What this task involves
Render every line of the data exactly as written, and leave out the pictures.

Recorded data
--------------------------------

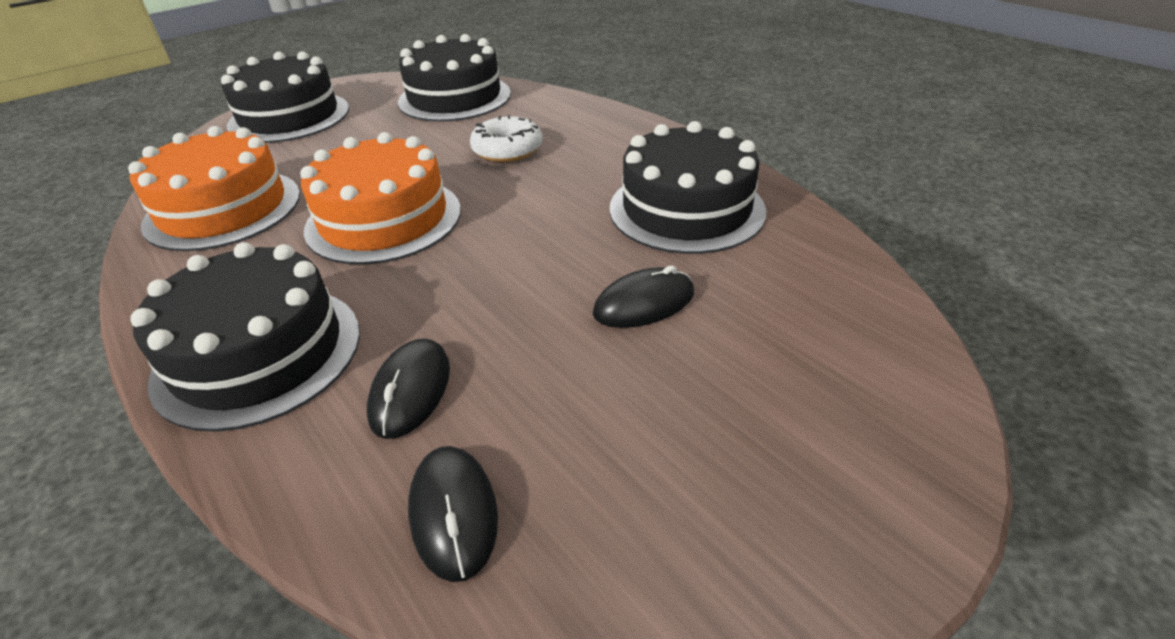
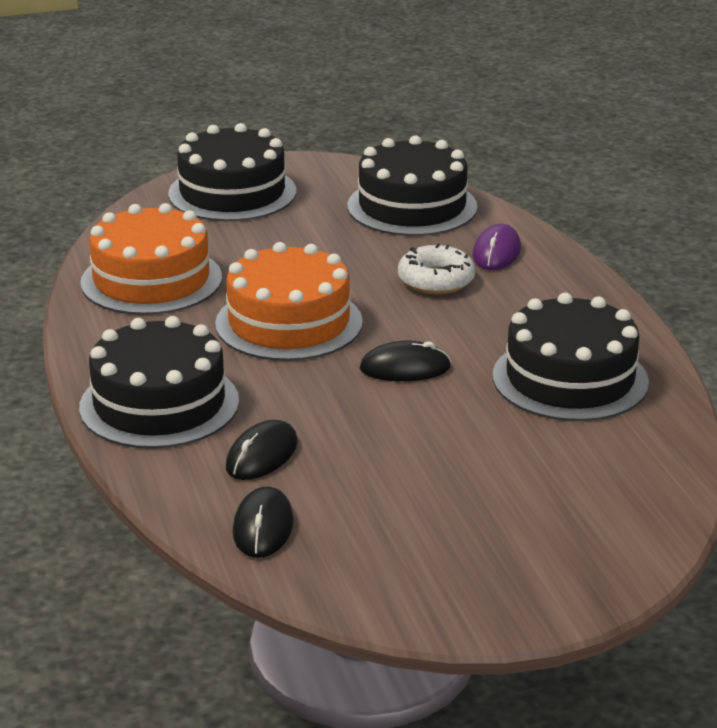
camera: 20 degrees right, 10 degrees down
(546, 117) = (496, 252): none -> purple mouse
(644, 303) = (473, 443): black mouse -> black mouse (405, 368)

--------------------------------

Written response
camera: 20 degrees right, 10 degrees down
(546, 117) = (496, 252): none -> purple mouse
(644, 303) = (473, 443): black mouse -> black mouse (405, 368)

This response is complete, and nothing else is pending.